Exercise data:

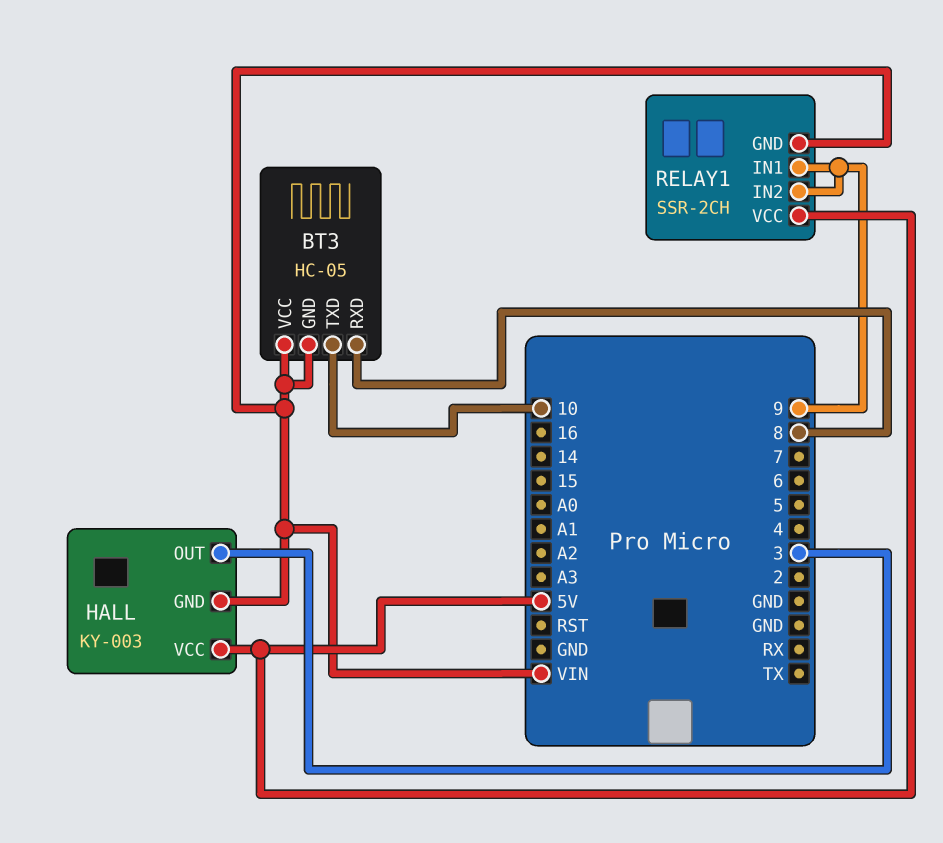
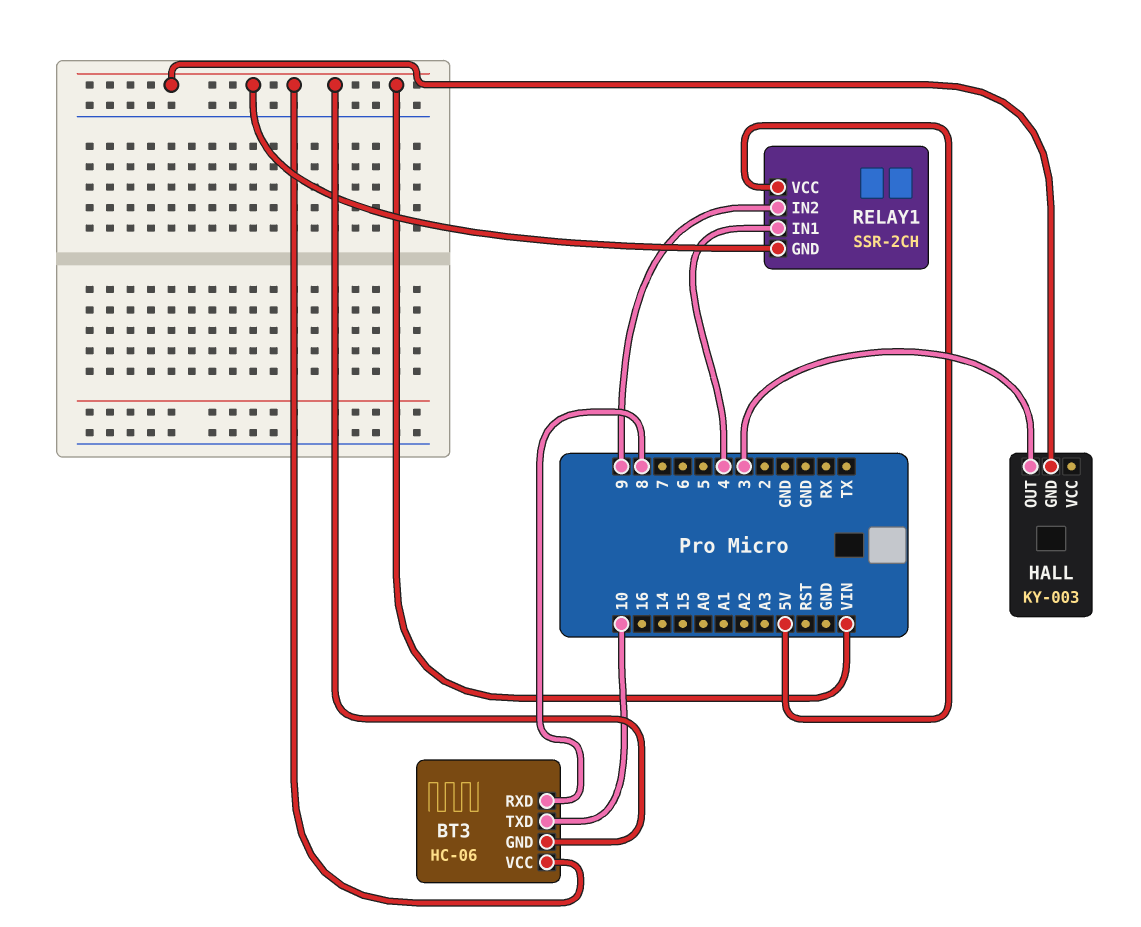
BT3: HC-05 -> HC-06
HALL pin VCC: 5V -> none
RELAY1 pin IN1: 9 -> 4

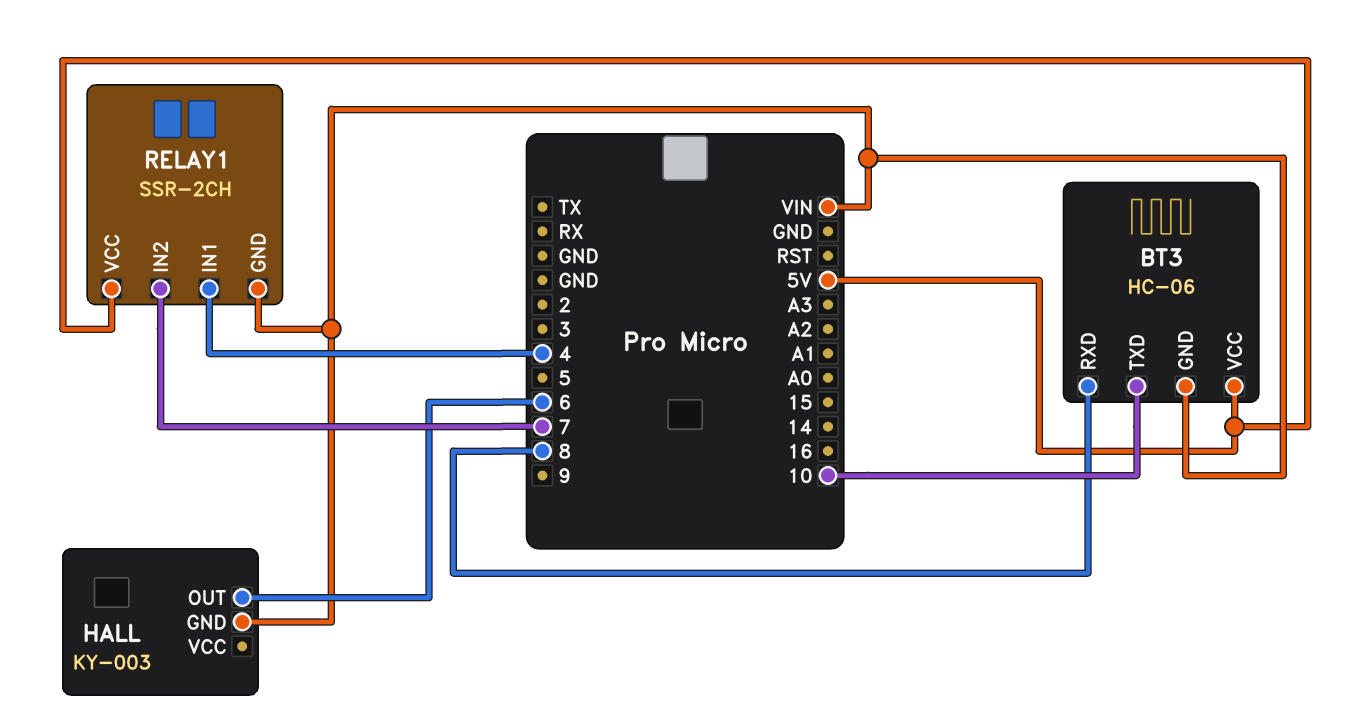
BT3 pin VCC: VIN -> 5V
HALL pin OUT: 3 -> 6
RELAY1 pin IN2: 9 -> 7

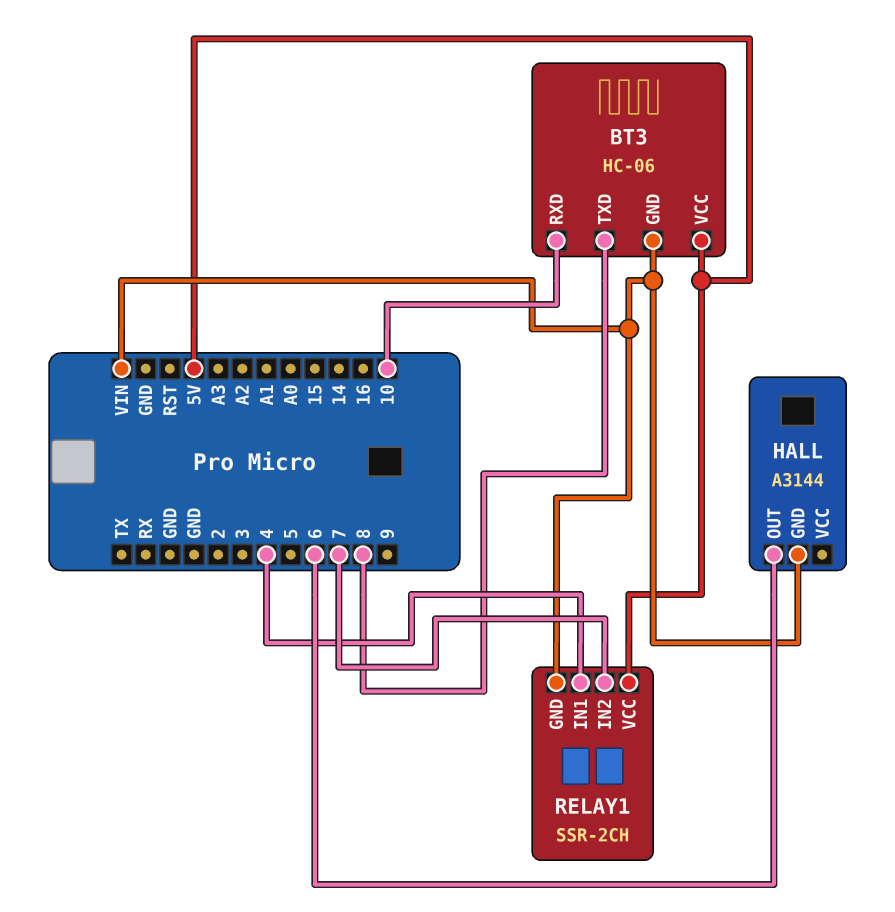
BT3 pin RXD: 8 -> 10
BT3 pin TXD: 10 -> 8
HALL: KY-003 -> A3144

About this exercise: Go to the line with "HALL pin VCC: 5V -> none" in the entries above. Reproduce that line and each one after it to the end, exactly and without the pictures.

Reply to the exercise:
HALL pin VCC: 5V -> none
RELAY1 pin IN1: 9 -> 4

BT3 pin VCC: VIN -> 5V
HALL pin OUT: 3 -> 6
RELAY1 pin IN2: 9 -> 7

BT3 pin RXD: 8 -> 10
BT3 pin TXD: 10 -> 8
HALL: KY-003 -> A3144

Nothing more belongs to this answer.